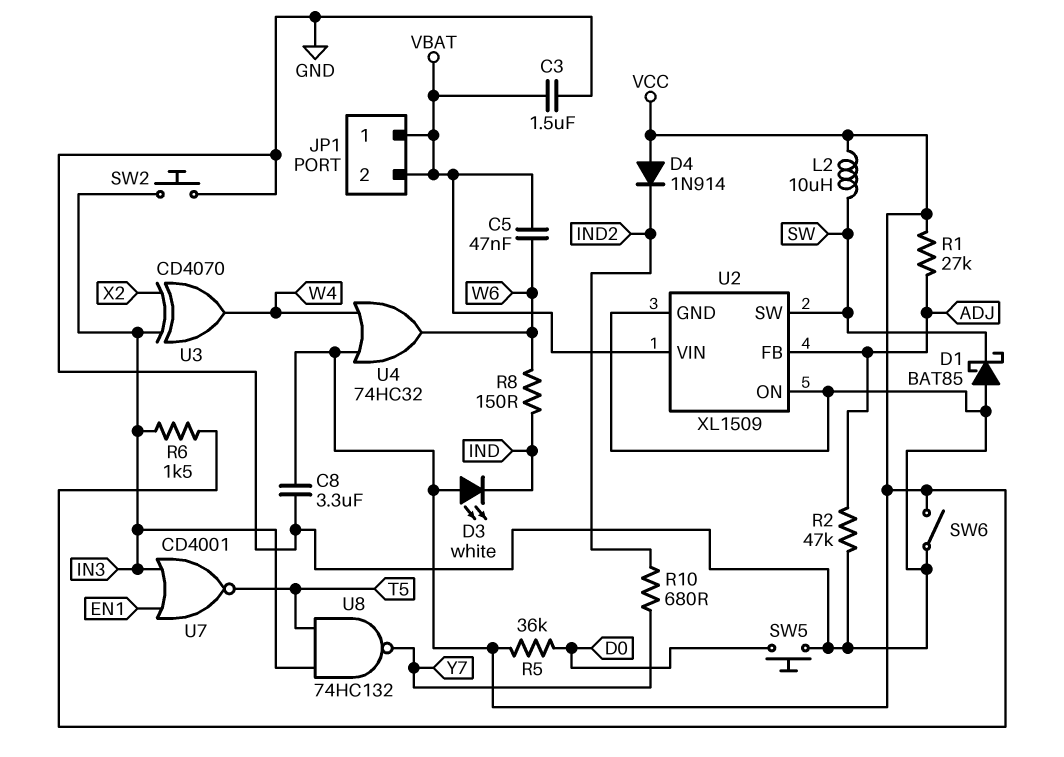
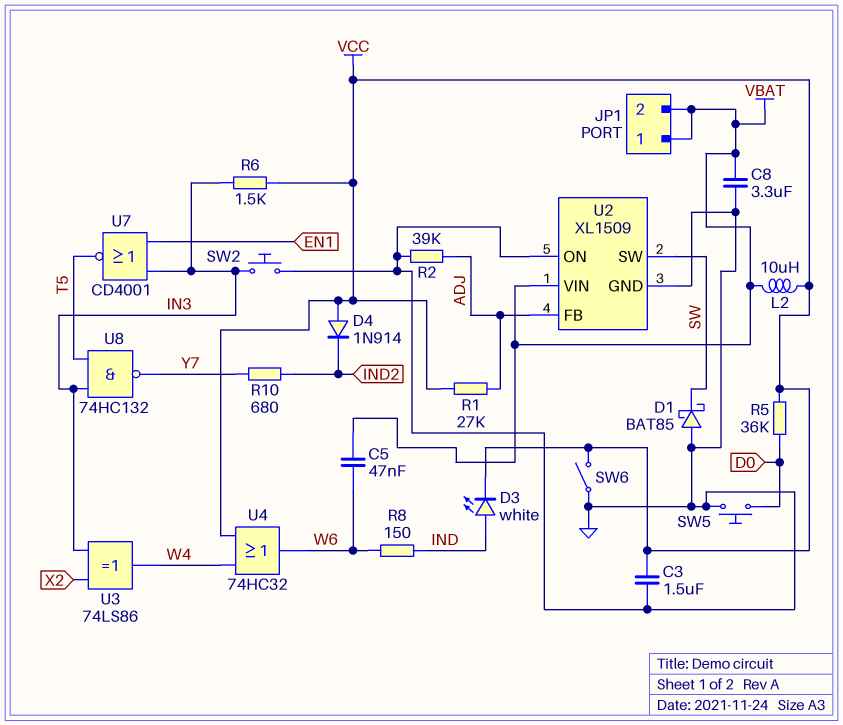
C3: 1.5uF (GND, VBAT) -> 1.5uF (GND, VCC)
C8: 3.3uF (GND, VCC) -> 3.3uF (GND, VBAT)
D3: LED white (A VCC, K IND) -> LED white (A IND, K VCC)
L2: 10uH (SW, VCC) -> 10uH (VBAT, VCC)
R2: 47k (ADJ, GND) -> 39k (ADJ, GND)
U3: XOR CD4070 (in IN3, in X2, out W4) -> XOR 74LS86 (in IN3, in X2, out W4)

_Exercise prompt_
Your reply should be the entries above, repeated exactly and free of pictures.

_Response below_
C3: 1.5uF (GND, VBAT) -> 1.5uF (GND, VCC)
C8: 3.3uF (GND, VCC) -> 3.3uF (GND, VBAT)
D3: LED white (A VCC, K IND) -> LED white (A IND, K VCC)
L2: 10uH (SW, VCC) -> 10uH (VBAT, VCC)
R2: 47k (ADJ, GND) -> 39k (ADJ, GND)
U3: XOR CD4070 (in IN3, in X2, out W4) -> XOR 74LS86 (in IN3, in X2, out W4)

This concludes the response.